▶ _Task prompt_
Please copy the records below word for word, leaving out the pictures.

[Data to examine — start]

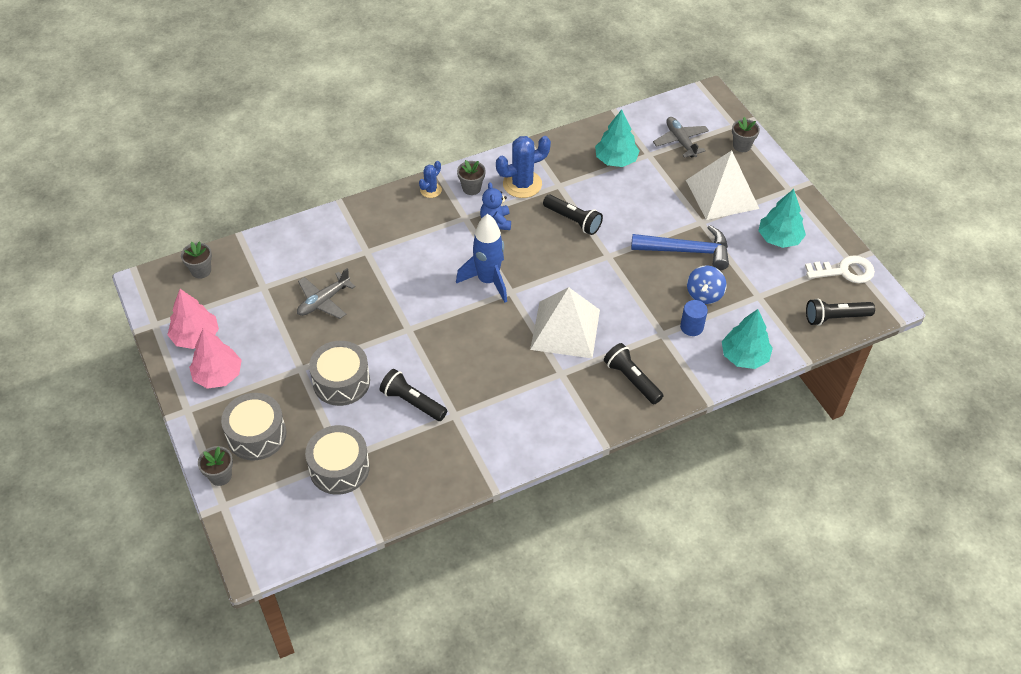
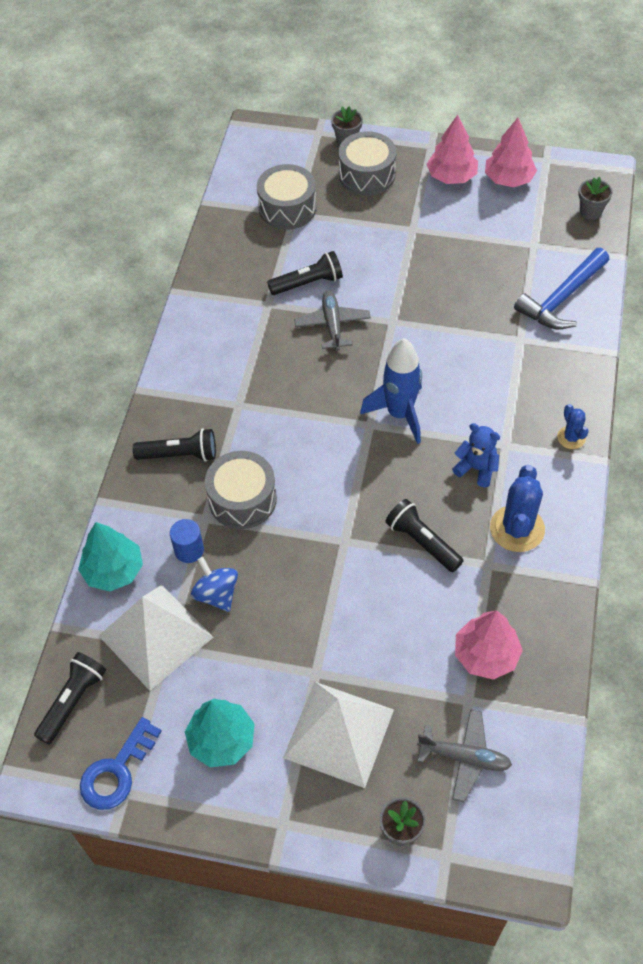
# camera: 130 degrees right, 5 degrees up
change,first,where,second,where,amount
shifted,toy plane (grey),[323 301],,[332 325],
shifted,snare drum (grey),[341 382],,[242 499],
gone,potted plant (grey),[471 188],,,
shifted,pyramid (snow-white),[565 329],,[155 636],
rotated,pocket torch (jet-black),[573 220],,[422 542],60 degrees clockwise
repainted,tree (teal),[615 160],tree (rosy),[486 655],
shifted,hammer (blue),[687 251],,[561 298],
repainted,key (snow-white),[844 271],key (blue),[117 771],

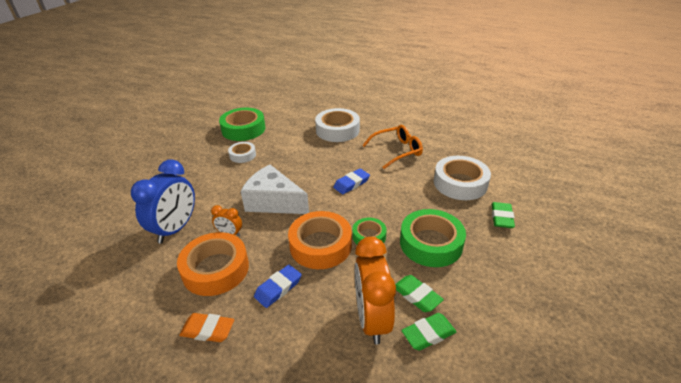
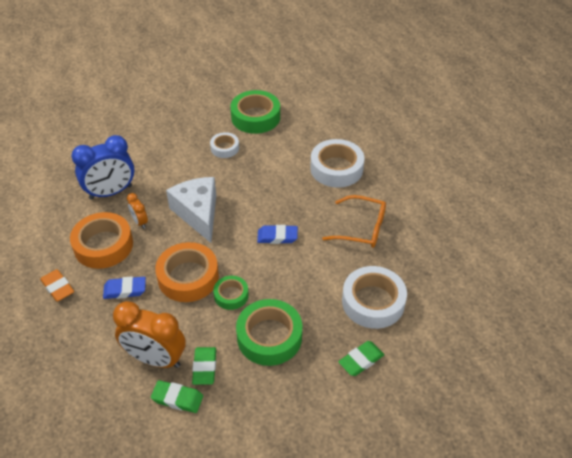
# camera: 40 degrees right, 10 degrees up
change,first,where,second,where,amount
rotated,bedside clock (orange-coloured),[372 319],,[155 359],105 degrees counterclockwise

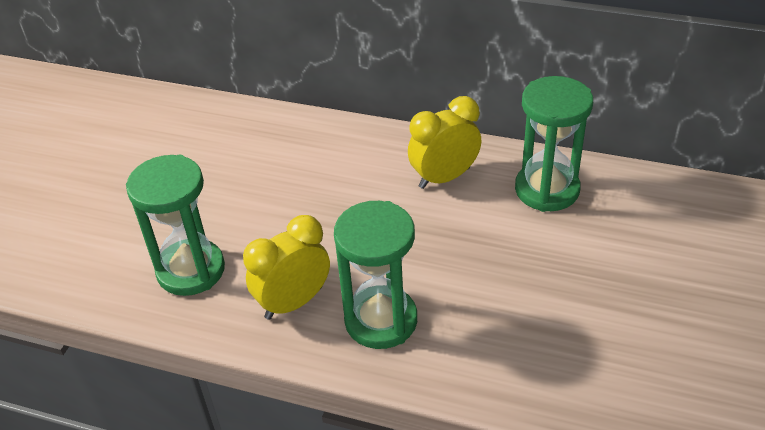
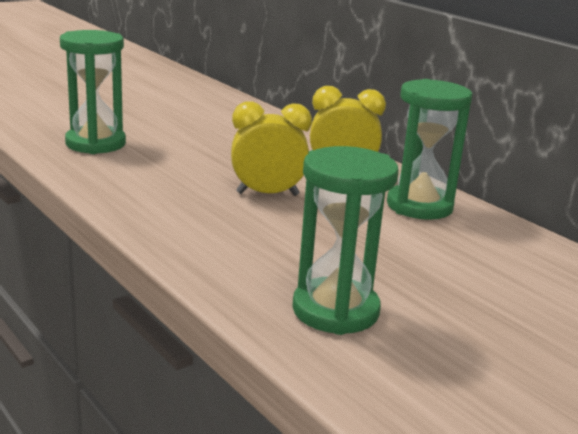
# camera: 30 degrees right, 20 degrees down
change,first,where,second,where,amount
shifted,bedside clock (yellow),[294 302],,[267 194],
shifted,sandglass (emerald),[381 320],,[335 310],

[Data to examine — finish]

▶ _Task answer_
# camera: 130 degrees right, 5 degrees up
change,first,where,second,where,amount
shifted,toy plane (grey),[323 301],,[332 325],
shifted,snare drum (grey),[341 382],,[242 499],
gone,potted plant (grey),[471 188],,,
shifted,pyramid (snow-white),[565 329],,[155 636],
rotated,pocket torch (jet-black),[573 220],,[422 542],60 degrees clockwise
repainted,tree (teal),[615 160],tree (rosy),[486 655],
shifted,hammer (blue),[687 251],,[561 298],
repainted,key (snow-white),[844 271],key (blue),[117 771],

# camera: 40 degrees right, 10 degrees up
change,first,where,second,where,amount
rotated,bedside clock (orange-coloured),[372 319],,[155 359],105 degrees counterclockwise

# camera: 30 degrees right, 20 degrees down
change,first,where,second,where,amount
shifted,bedside clock (yellow),[294 302],,[267 194],
shifted,sandglass (emerald),[381 320],,[335 310],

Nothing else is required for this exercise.